▶ TASK OBJECTIVE
Select all lines holding the word "building" from the entries that follow.

PROVIDED MATERIAL: Begin

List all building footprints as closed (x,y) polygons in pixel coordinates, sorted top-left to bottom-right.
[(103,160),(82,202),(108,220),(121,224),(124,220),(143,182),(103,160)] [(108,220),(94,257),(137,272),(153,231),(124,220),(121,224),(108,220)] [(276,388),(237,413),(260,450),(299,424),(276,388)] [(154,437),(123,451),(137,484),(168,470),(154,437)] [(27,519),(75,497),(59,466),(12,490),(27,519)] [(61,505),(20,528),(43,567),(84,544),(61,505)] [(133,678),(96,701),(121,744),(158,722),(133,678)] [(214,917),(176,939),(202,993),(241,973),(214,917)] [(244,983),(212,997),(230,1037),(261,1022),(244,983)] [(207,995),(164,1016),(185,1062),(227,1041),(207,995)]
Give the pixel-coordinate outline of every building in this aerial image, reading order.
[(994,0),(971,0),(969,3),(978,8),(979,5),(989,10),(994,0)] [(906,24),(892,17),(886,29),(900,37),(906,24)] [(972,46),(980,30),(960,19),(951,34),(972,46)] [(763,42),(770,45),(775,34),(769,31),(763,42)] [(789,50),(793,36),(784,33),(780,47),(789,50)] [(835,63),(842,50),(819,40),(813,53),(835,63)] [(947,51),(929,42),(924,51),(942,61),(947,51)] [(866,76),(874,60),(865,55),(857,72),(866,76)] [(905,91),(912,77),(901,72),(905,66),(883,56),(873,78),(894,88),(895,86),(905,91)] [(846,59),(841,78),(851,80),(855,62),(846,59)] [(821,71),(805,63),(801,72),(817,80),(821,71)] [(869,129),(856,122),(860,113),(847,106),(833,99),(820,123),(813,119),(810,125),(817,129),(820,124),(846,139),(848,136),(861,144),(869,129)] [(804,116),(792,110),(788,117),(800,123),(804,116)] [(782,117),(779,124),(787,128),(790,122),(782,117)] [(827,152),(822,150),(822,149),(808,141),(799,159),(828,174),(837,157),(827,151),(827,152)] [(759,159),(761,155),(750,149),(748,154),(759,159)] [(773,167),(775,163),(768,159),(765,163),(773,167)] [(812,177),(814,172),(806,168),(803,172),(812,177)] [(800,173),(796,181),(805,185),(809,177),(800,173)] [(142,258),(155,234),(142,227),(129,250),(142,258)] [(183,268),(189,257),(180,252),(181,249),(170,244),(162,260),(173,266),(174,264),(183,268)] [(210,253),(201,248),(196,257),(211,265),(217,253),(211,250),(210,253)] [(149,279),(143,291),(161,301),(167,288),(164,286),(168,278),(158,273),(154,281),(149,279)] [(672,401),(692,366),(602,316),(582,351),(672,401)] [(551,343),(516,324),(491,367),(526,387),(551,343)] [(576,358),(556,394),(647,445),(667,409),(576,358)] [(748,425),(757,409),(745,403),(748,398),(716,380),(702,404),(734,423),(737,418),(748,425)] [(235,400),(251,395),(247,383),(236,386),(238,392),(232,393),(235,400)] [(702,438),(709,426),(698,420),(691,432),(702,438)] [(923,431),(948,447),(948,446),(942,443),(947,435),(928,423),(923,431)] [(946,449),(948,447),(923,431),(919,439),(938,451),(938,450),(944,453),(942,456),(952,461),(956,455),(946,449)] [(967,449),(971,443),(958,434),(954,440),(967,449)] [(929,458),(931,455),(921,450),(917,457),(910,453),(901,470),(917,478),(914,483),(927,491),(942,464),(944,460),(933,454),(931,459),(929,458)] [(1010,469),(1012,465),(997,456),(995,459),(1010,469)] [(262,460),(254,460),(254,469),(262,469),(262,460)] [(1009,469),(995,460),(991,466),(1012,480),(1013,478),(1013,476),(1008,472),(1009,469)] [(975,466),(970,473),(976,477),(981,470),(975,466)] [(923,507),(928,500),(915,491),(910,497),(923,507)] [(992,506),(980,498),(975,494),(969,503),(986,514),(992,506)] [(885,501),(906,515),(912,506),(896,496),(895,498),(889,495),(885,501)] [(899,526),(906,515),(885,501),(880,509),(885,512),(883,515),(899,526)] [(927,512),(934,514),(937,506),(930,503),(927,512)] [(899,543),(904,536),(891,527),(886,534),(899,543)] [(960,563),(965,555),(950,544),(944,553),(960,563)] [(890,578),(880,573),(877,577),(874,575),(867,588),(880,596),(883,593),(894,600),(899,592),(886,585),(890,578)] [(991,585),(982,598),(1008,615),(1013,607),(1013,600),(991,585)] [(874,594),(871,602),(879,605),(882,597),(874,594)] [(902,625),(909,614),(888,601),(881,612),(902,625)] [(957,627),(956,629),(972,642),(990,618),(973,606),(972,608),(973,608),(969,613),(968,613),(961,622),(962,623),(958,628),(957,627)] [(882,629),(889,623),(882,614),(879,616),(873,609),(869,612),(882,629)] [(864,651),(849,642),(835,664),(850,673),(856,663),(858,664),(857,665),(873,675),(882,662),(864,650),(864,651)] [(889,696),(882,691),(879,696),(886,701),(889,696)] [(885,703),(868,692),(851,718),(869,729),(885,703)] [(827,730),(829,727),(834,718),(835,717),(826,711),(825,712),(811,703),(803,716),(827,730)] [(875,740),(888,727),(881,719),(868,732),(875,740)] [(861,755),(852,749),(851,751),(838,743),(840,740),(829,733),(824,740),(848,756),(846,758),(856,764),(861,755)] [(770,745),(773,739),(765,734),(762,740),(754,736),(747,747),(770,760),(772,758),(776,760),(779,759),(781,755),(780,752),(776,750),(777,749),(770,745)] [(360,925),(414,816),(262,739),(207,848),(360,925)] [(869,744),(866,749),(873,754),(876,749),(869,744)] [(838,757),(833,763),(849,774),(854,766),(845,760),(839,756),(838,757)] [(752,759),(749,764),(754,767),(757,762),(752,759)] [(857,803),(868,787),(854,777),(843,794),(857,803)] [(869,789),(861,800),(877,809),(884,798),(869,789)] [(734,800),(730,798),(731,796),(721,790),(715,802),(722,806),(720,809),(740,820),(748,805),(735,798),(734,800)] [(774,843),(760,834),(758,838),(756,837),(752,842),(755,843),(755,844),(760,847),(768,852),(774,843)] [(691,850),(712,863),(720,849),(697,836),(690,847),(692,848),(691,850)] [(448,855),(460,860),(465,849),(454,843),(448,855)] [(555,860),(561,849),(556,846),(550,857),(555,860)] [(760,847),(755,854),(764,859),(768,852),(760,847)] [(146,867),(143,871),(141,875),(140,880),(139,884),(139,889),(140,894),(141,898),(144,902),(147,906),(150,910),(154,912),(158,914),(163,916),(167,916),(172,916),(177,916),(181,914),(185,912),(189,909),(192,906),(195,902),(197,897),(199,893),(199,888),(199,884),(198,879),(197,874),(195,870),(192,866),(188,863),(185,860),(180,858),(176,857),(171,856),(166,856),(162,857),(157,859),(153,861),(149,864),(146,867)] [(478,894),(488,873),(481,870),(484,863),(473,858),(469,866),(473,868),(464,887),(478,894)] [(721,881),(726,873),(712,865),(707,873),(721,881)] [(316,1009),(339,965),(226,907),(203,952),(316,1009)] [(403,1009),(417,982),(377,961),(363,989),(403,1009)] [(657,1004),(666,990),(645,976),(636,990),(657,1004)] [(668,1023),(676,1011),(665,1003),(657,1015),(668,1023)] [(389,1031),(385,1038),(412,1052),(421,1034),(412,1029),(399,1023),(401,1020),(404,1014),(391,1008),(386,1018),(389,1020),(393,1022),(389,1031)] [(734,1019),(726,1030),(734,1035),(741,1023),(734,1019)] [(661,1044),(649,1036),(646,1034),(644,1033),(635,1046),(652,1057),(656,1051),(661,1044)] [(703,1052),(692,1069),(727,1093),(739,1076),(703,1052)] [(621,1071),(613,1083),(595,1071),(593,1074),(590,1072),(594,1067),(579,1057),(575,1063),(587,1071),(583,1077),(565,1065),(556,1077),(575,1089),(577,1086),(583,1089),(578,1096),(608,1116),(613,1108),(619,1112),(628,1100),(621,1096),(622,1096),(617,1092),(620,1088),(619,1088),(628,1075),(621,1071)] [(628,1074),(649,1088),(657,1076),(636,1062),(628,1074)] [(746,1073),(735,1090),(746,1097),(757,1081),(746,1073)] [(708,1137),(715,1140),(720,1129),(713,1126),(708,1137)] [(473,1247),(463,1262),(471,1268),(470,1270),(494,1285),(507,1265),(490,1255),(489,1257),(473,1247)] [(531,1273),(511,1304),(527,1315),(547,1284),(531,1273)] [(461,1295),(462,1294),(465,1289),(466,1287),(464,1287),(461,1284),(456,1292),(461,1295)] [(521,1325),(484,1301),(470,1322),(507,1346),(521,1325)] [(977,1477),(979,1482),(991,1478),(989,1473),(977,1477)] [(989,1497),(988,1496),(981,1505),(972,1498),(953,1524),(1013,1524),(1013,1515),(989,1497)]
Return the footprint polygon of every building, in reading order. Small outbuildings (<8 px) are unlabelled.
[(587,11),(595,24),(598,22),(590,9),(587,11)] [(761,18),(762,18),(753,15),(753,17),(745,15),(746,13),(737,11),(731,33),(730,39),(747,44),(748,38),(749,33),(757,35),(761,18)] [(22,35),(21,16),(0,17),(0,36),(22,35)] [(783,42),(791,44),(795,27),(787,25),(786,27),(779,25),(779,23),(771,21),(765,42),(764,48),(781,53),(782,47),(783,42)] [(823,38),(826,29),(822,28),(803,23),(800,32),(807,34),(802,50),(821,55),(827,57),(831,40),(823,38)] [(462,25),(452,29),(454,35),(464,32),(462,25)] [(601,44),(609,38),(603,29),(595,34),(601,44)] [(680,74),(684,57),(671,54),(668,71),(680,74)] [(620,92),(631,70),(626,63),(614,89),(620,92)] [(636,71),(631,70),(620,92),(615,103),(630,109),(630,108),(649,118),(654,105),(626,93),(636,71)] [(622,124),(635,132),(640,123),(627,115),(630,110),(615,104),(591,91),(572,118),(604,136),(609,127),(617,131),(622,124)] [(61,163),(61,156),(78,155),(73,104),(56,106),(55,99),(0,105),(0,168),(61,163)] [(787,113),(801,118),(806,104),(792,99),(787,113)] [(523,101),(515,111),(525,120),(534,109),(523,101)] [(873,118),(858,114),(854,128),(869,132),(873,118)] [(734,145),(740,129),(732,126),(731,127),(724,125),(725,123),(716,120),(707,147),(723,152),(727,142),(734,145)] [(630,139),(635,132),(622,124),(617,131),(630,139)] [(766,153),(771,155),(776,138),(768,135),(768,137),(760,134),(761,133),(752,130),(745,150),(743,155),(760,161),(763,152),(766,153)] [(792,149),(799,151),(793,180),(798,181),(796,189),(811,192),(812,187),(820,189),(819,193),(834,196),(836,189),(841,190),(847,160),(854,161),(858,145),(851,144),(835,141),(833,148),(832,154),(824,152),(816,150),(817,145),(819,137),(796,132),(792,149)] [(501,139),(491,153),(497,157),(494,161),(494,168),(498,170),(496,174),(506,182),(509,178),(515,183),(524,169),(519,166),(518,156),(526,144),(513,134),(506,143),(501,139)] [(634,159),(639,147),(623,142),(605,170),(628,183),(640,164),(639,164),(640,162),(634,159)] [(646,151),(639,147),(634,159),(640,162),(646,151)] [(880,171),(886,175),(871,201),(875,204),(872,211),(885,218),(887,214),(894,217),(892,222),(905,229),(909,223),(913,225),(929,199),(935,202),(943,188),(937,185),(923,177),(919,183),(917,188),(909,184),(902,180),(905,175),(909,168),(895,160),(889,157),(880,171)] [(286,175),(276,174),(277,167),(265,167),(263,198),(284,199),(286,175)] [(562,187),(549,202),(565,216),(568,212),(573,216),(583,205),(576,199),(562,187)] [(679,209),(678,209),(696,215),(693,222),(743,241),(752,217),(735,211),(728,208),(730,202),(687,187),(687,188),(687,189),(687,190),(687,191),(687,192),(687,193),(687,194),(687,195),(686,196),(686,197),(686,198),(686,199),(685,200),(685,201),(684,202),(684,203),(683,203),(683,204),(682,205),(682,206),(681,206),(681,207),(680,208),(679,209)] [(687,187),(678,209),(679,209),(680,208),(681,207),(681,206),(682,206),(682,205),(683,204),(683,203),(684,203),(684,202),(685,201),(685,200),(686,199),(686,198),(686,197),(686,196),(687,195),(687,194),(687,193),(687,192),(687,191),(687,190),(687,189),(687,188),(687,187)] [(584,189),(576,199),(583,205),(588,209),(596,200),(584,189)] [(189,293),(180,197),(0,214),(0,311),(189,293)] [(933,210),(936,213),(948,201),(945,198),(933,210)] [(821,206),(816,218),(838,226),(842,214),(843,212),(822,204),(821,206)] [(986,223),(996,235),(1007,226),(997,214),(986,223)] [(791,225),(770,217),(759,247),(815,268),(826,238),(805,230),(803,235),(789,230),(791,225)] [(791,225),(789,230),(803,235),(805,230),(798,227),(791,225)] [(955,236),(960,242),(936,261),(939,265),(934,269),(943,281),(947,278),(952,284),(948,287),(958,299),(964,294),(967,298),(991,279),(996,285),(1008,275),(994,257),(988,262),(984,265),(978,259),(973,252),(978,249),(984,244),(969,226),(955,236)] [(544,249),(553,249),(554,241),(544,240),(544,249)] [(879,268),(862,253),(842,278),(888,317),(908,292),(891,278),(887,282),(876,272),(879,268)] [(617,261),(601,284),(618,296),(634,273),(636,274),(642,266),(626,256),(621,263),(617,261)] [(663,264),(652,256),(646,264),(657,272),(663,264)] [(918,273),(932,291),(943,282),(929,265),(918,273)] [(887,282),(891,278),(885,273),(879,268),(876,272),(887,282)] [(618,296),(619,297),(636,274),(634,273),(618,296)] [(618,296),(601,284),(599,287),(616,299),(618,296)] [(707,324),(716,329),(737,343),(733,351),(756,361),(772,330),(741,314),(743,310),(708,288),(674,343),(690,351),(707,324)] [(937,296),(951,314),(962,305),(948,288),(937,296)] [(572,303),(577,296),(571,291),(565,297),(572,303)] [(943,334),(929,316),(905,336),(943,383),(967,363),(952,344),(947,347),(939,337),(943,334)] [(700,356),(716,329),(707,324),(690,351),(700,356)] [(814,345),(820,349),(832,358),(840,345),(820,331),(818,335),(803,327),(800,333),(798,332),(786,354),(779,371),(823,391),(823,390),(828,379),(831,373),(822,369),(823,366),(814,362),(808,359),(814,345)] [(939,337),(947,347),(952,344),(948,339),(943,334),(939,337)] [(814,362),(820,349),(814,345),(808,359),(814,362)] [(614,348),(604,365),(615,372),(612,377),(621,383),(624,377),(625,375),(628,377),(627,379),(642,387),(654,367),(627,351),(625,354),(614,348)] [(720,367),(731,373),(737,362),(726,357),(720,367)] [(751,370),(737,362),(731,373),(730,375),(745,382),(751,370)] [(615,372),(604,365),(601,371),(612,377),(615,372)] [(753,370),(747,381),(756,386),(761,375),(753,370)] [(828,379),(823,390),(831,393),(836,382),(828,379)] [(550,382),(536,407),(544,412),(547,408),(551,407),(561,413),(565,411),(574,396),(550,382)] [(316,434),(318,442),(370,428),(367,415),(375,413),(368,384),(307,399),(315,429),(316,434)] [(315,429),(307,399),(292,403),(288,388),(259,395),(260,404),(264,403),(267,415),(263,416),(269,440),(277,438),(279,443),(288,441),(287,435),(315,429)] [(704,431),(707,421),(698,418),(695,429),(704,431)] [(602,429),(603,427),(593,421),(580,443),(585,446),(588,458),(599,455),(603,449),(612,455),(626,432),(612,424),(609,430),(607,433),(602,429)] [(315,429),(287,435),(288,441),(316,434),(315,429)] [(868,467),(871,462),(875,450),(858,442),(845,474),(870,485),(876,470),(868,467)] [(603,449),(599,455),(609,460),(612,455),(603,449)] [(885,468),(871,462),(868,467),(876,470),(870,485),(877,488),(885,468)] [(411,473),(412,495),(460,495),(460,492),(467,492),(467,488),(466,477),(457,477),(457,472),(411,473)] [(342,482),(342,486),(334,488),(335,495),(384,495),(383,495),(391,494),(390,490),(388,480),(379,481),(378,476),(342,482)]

PROVIDED MATERIAL: End

▶ SOLUTION TO THIS PROBLEM
List all building footprints as closed (x,y) polygons in pixel coordinates, sorted top-left to bottom-right.
Give the pixel-coordinate outline of every building in this aerial image, reading order.
Return the footprint polygon of every building, in reading order. Small outbuildings (<8 px) are unlabelled.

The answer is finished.